*Task details*.
Compute how many lines in the data below hold the word "KEYS", then report that number with nothing else.

━━━━━ Given records ━━━━━

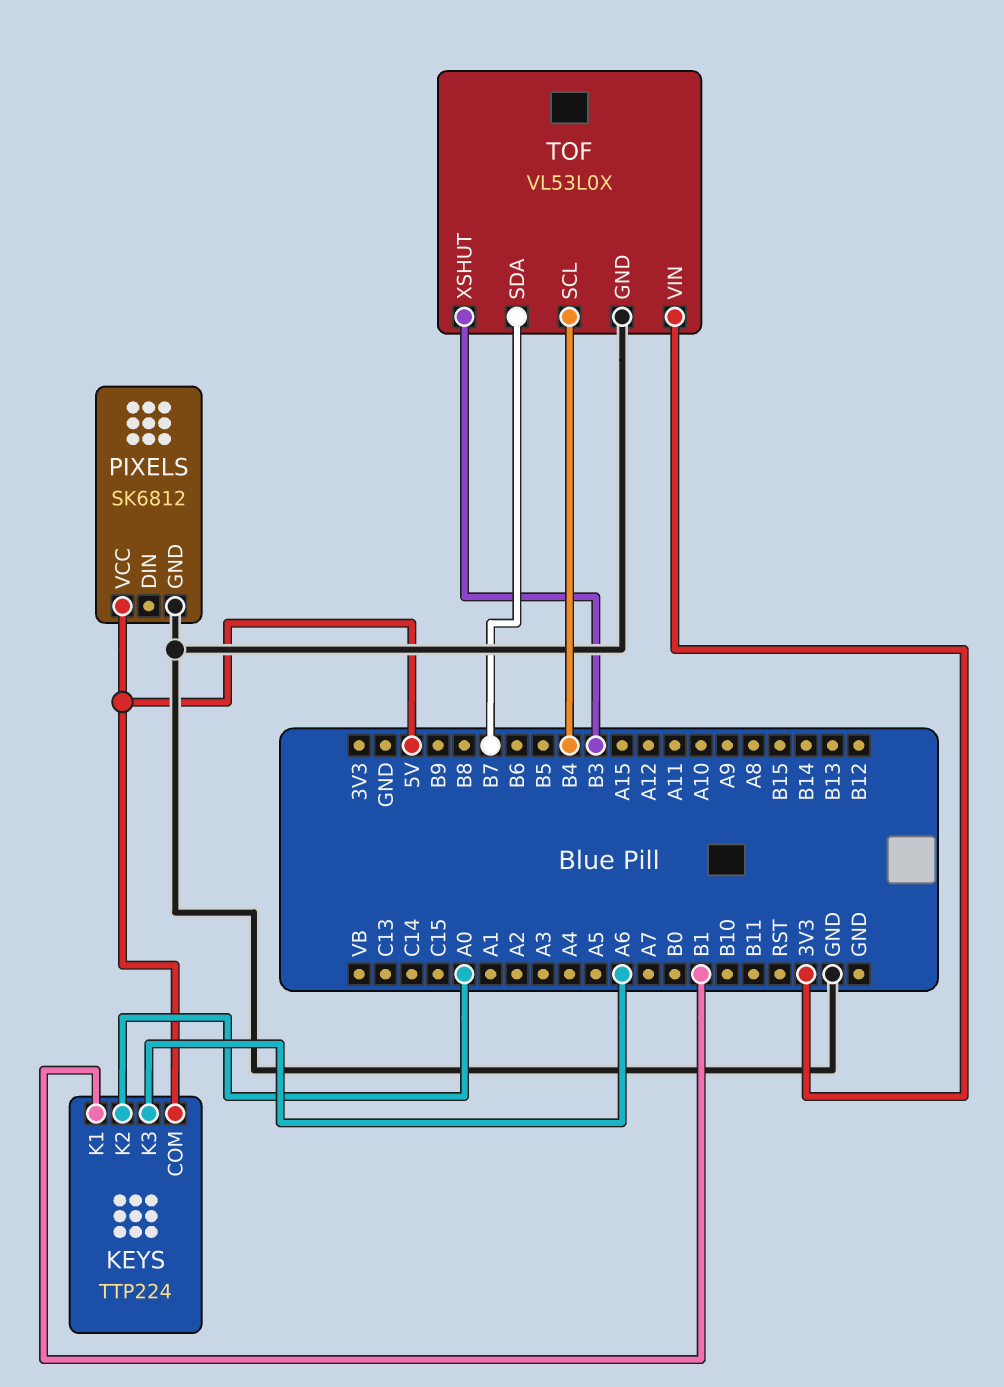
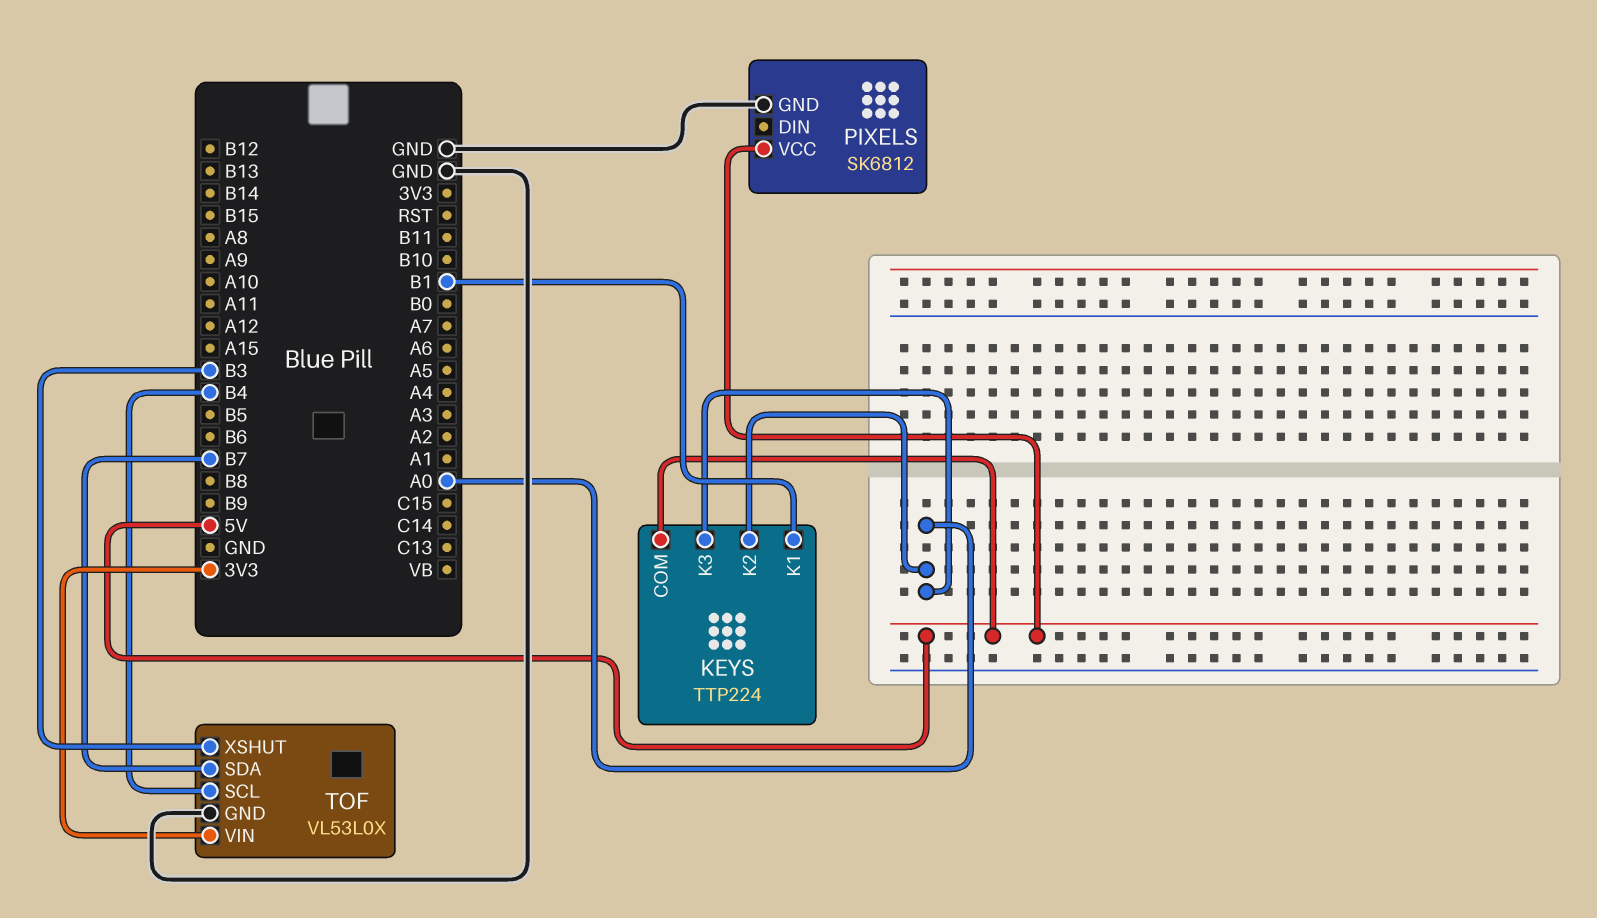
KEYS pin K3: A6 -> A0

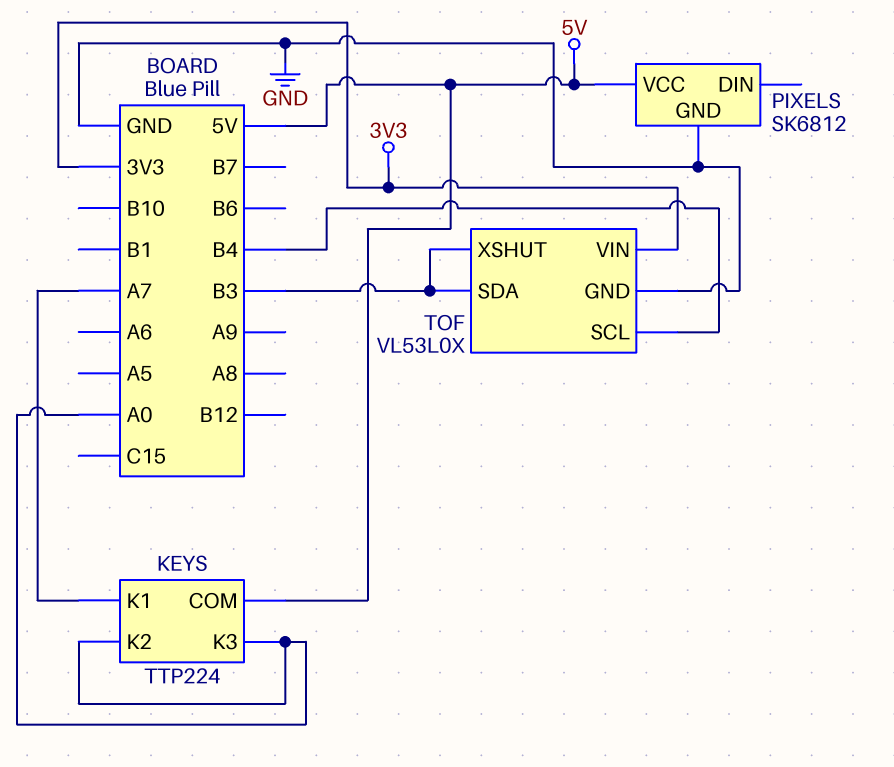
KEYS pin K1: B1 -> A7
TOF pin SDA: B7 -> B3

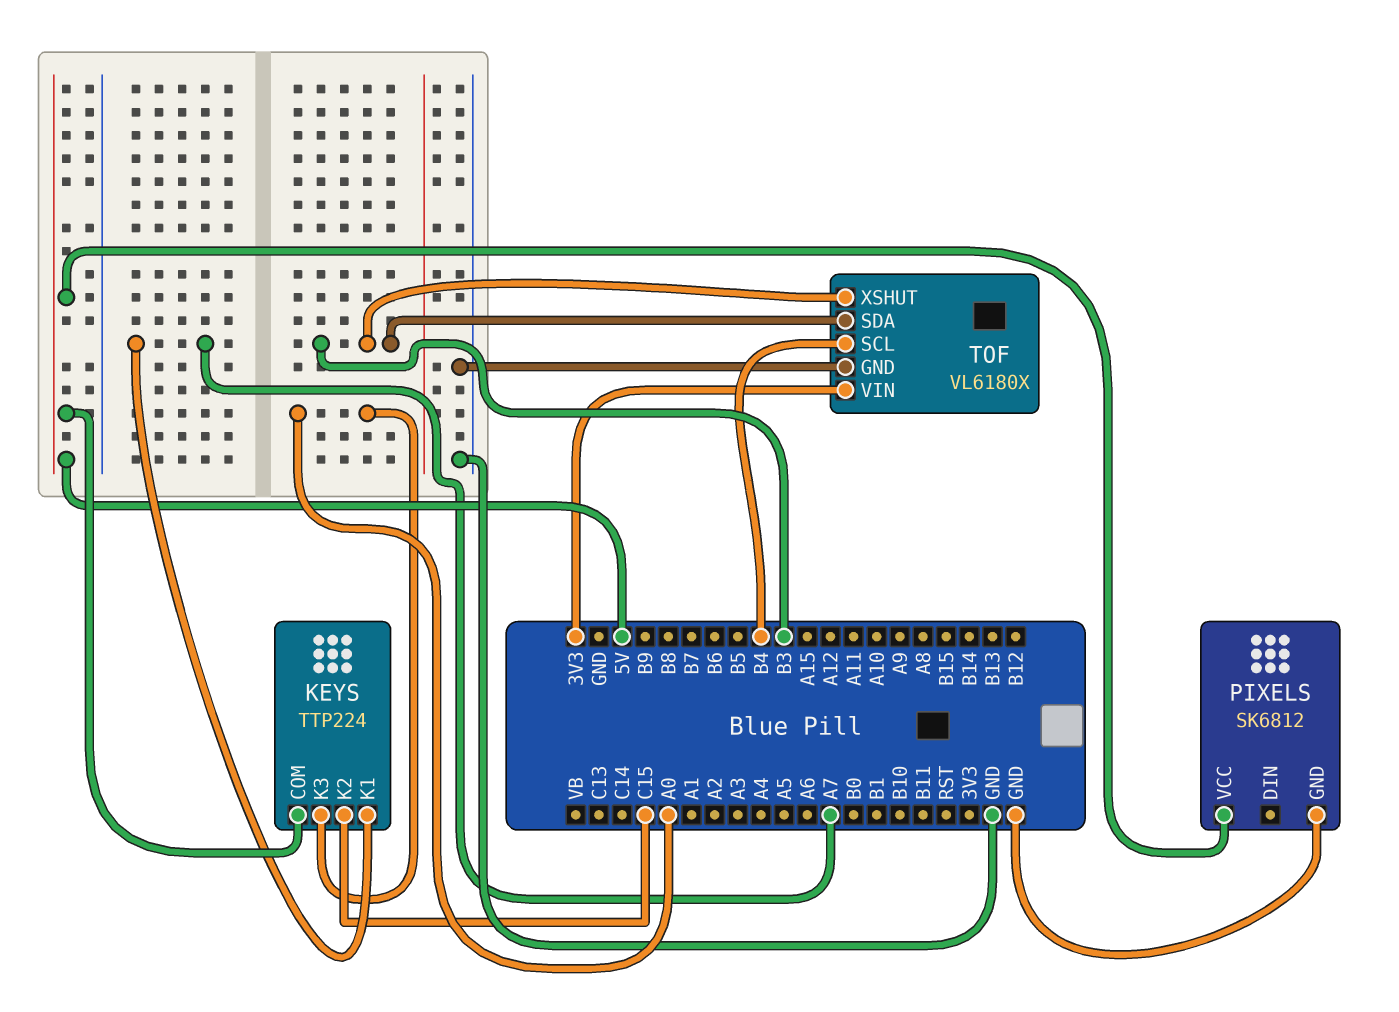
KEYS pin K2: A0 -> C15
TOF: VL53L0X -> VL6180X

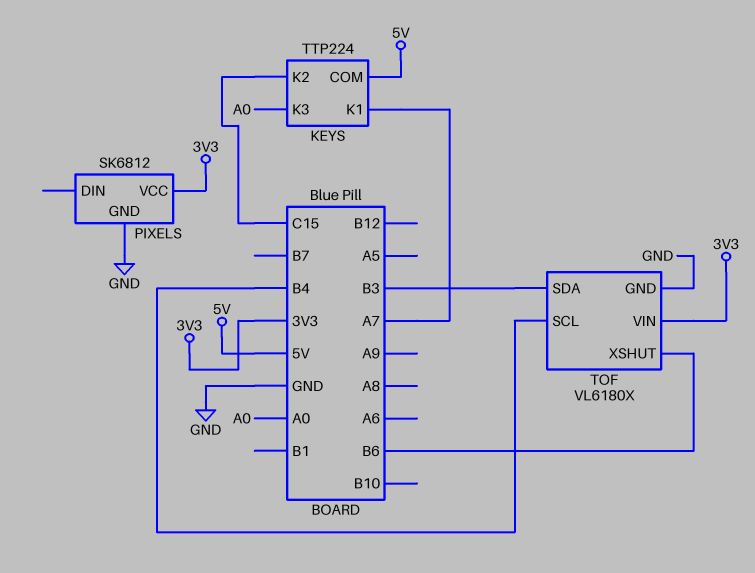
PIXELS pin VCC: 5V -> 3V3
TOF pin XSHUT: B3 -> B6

━━━━━

*Exercise result*.
3